- RECORDS SHOWN -

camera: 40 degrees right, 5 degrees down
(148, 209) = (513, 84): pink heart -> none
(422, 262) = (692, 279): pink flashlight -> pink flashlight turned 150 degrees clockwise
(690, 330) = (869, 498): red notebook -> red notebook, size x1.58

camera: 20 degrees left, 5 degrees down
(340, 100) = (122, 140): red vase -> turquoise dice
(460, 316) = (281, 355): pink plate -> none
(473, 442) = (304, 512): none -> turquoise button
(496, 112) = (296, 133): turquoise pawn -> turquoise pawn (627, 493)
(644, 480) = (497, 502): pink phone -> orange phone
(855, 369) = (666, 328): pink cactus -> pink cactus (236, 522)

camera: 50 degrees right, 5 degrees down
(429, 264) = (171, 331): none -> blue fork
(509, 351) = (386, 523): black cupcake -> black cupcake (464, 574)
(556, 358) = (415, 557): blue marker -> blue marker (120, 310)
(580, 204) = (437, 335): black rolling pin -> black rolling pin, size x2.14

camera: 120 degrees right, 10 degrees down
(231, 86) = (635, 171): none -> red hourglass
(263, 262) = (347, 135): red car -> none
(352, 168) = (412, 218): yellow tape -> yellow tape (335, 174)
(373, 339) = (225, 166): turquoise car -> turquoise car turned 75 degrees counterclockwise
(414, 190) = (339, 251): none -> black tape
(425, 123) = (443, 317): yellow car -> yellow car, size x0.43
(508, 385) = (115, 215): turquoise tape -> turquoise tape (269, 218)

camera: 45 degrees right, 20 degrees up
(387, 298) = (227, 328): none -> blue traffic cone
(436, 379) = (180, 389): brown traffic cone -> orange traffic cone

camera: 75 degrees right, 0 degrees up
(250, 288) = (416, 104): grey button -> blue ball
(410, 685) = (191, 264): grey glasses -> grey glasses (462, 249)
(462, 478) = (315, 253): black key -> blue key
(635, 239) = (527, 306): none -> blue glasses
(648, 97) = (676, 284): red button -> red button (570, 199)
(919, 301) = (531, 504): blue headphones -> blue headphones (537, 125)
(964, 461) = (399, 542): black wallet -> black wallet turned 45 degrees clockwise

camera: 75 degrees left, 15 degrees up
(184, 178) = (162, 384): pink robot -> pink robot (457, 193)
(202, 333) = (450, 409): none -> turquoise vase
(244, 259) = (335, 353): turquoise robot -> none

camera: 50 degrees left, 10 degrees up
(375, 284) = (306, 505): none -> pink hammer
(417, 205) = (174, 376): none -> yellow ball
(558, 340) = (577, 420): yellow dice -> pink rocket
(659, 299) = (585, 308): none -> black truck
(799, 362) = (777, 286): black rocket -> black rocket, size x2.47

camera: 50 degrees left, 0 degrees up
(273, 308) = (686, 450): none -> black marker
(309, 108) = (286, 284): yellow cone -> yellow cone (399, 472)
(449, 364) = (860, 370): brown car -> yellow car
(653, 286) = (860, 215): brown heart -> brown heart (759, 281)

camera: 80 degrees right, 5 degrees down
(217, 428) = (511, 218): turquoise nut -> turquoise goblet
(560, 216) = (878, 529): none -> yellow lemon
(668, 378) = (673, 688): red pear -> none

- PROMPT -
What you return must match the records above exactly, line for line.

- OUTPUT -
camera: 40 degrees right, 5 degrees down
(148, 209) = (513, 84): pink heart -> none
(422, 262) = (692, 279): pink flashlight -> pink flashlight turned 150 degrees clockwise
(690, 330) = (869, 498): red notebook -> red notebook, size x1.58

camera: 20 degrees left, 5 degrees down
(340, 100) = (122, 140): red vase -> turquoise dice
(460, 316) = (281, 355): pink plate -> none
(473, 442) = (304, 512): none -> turquoise button
(496, 112) = (296, 133): turquoise pawn -> turquoise pawn (627, 493)
(644, 480) = (497, 502): pink phone -> orange phone
(855, 369) = (666, 328): pink cactus -> pink cactus (236, 522)

camera: 50 degrees right, 5 degrees down
(429, 264) = (171, 331): none -> blue fork
(509, 351) = (386, 523): black cupcake -> black cupcake (464, 574)
(556, 358) = (415, 557): blue marker -> blue marker (120, 310)
(580, 204) = (437, 335): black rolling pin -> black rolling pin, size x2.14

camera: 120 degrees right, 10 degrees down
(231, 86) = (635, 171): none -> red hourglass
(263, 262) = (347, 135): red car -> none
(352, 168) = (412, 218): yellow tape -> yellow tape (335, 174)
(373, 339) = (225, 166): turquoise car -> turquoise car turned 75 degrees counterclockwise
(414, 190) = (339, 251): none -> black tape
(425, 123) = (443, 317): yellow car -> yellow car, size x0.43
(508, 385) = (115, 215): turquoise tape -> turquoise tape (269, 218)

camera: 45 degrees right, 20 degrees up
(387, 298) = (227, 328): none -> blue traffic cone
(436, 379) = (180, 389): brown traffic cone -> orange traffic cone

camera: 75 degrees right, 0 degrees up
(250, 288) = (416, 104): grey button -> blue ball
(410, 685) = (191, 264): grey glasses -> grey glasses (462, 249)
(462, 478) = (315, 253): black key -> blue key
(635, 239) = (527, 306): none -> blue glasses
(648, 97) = (676, 284): red button -> red button (570, 199)
(919, 301) = (531, 504): blue headphones -> blue headphones (537, 125)
(964, 461) = (399, 542): black wallet -> black wallet turned 45 degrees clockwise

camera: 75 degrees left, 15 degrees up
(184, 178) = (162, 384): pink robot -> pink robot (457, 193)
(202, 333) = (450, 409): none -> turquoise vase
(244, 259) = (335, 353): turquoise robot -> none

camera: 50 degrees left, 10 degrees up
(375, 284) = (306, 505): none -> pink hammer
(417, 205) = (174, 376): none -> yellow ball
(558, 340) = (577, 420): yellow dice -> pink rocket
(659, 299) = (585, 308): none -> black truck
(799, 362) = (777, 286): black rocket -> black rocket, size x2.47

camera: 50 degrees left, 0 degrees up
(273, 308) = (686, 450): none -> black marker
(309, 108) = (286, 284): yellow cone -> yellow cone (399, 472)
(449, 364) = (860, 370): brown car -> yellow car
(653, 286) = (860, 215): brown heart -> brown heart (759, 281)

camera: 80 degrees right, 5 degrees down
(217, 428) = (511, 218): turquoise nut -> turquoise goblet
(560, 216) = (878, 529): none -> yellow lemon
(668, 378) = (673, 688): red pear -> none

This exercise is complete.